----- Stored data -----
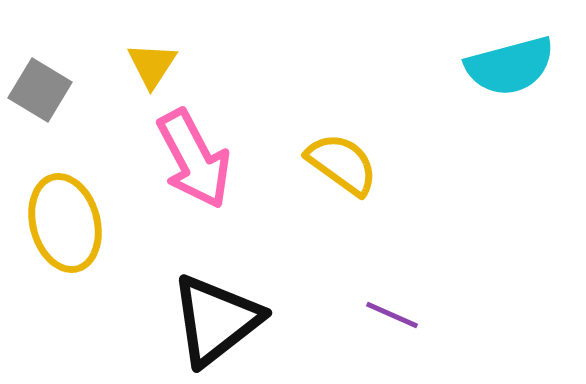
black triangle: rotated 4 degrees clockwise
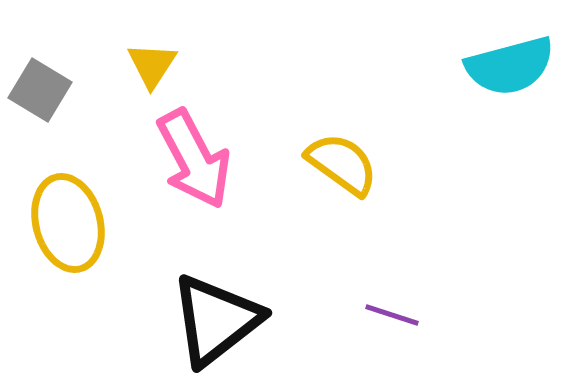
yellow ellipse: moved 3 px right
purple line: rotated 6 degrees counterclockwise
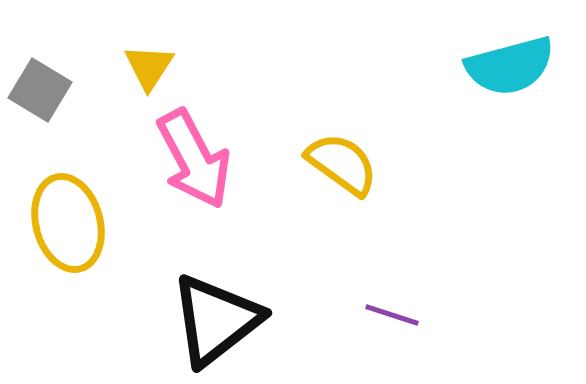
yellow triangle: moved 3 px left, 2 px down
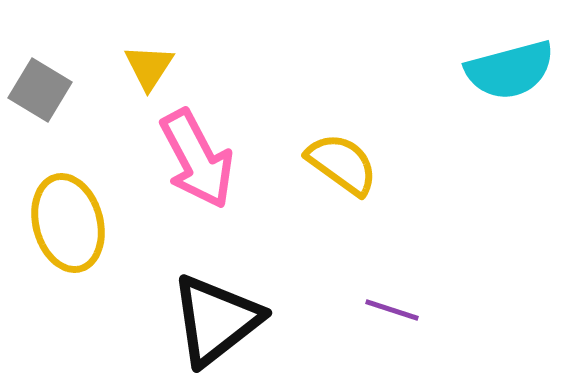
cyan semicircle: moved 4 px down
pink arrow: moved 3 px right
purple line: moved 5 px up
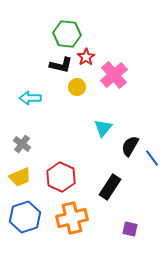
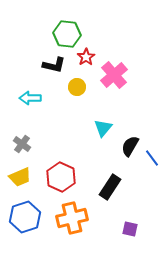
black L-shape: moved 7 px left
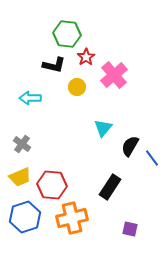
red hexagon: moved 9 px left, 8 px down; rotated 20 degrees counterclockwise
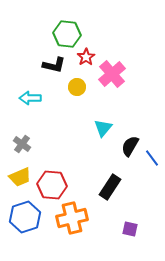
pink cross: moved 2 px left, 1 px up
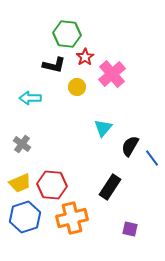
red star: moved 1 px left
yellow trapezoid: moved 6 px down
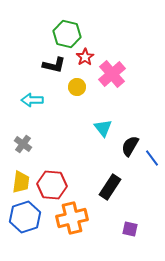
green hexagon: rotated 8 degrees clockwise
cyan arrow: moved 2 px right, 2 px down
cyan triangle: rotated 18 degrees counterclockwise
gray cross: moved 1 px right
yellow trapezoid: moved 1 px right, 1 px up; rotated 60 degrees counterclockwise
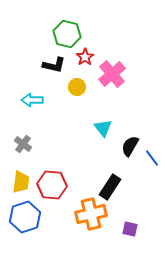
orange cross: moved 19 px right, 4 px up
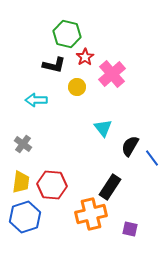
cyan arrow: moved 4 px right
-----
----- Stored data -----
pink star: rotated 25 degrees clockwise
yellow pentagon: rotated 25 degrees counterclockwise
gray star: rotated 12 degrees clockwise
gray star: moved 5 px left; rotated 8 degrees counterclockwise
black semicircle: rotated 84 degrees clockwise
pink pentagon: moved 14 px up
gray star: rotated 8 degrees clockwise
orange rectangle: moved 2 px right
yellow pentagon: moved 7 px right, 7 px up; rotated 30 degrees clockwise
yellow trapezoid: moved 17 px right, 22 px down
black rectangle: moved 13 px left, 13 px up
-----
----- Stored data -----
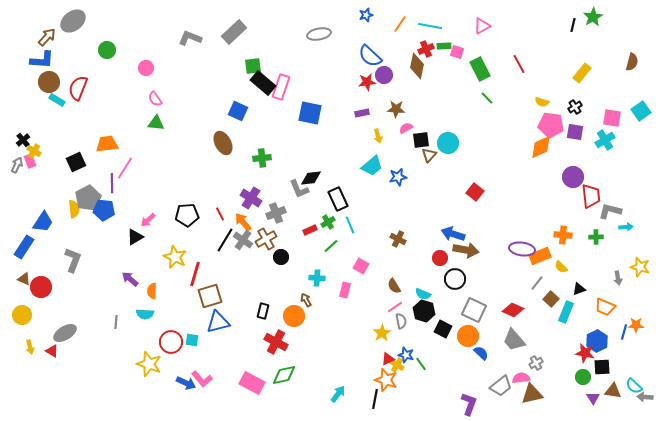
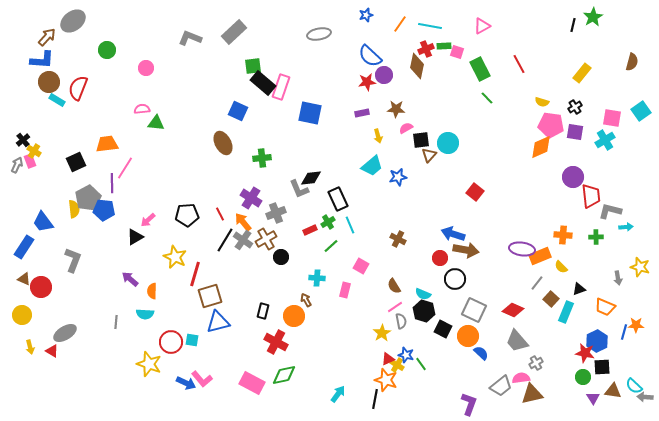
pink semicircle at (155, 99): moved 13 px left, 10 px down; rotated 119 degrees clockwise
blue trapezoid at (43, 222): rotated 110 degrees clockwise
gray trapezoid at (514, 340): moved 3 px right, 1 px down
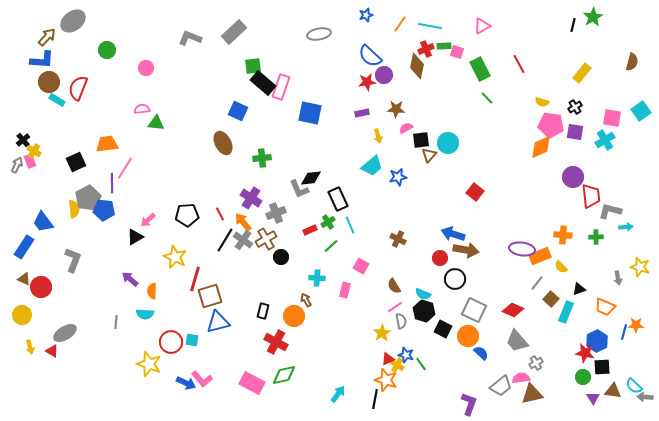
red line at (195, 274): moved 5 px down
-----
**What this task involves:** Write the lines as a JSON list of strings, one string per line, beginning at the line that has "black triangle: rotated 4 degrees clockwise" and stopping after the line that has "pink cross: moved 2 px left, 1 px up". Skip blank lines and leave the pictures out.

**The answer:**
[
  "black triangle: rotated 4 degrees clockwise",
  "yellow ellipse: moved 3 px right",
  "purple line: rotated 6 degrees counterclockwise",
  "yellow triangle: moved 3 px left, 2 px down",
  "cyan semicircle: moved 4 px down",
  "pink arrow: moved 3 px right",
  "purple line: moved 5 px up",
  "black L-shape: moved 7 px left",
  "red hexagon: moved 9 px left, 8 px down; rotated 20 degrees counterclockwise",
  "pink cross: moved 2 px left, 1 px up"
]